THE PROBLEM: Return, word for word, the line that contains "(661, 206) = (484, 264): black" and every line after it through the end of the records.

MATERIAL FOR THIS TASK:

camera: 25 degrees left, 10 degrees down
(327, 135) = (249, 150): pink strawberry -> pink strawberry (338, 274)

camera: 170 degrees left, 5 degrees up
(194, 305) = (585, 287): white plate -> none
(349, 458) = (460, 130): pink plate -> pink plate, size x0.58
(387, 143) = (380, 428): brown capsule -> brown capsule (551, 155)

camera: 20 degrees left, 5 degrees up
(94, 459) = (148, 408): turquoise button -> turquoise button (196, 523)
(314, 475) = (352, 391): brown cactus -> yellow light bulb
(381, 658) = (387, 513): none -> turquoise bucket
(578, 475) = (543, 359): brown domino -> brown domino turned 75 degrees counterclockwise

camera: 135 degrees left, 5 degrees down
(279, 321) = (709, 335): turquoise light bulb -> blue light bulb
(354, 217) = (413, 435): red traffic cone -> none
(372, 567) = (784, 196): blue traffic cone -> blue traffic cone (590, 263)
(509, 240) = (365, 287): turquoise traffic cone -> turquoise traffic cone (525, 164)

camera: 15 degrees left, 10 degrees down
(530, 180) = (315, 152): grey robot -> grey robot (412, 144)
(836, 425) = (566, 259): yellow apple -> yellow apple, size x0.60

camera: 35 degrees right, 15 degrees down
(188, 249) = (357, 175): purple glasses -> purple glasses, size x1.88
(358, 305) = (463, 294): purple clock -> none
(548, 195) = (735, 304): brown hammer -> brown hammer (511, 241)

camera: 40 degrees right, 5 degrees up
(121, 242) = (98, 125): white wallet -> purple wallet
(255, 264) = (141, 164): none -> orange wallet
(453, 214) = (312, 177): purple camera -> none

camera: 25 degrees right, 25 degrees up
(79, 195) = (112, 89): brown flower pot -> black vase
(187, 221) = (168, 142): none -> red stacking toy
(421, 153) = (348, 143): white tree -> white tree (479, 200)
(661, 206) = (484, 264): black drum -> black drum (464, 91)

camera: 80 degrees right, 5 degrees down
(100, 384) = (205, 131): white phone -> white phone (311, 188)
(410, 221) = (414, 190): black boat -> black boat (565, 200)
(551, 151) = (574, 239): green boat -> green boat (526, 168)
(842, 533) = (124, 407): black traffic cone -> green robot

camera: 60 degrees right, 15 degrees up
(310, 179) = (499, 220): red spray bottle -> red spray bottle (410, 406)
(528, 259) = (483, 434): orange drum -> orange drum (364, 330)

FINISHED EXERCISE:
(661, 206) = (484, 264): black drum -> black drum (464, 91)

camera: 80 degrees right, 5 degrees down
(100, 384) = (205, 131): white phone -> white phone (311, 188)
(410, 221) = (414, 190): black boat -> black boat (565, 200)
(551, 151) = (574, 239): green boat -> green boat (526, 168)
(842, 533) = (124, 407): black traffic cone -> green robot

camera: 60 degrees right, 15 degrees up
(310, 179) = (499, 220): red spray bottle -> red spray bottle (410, 406)
(528, 259) = (483, 434): orange drum -> orange drum (364, 330)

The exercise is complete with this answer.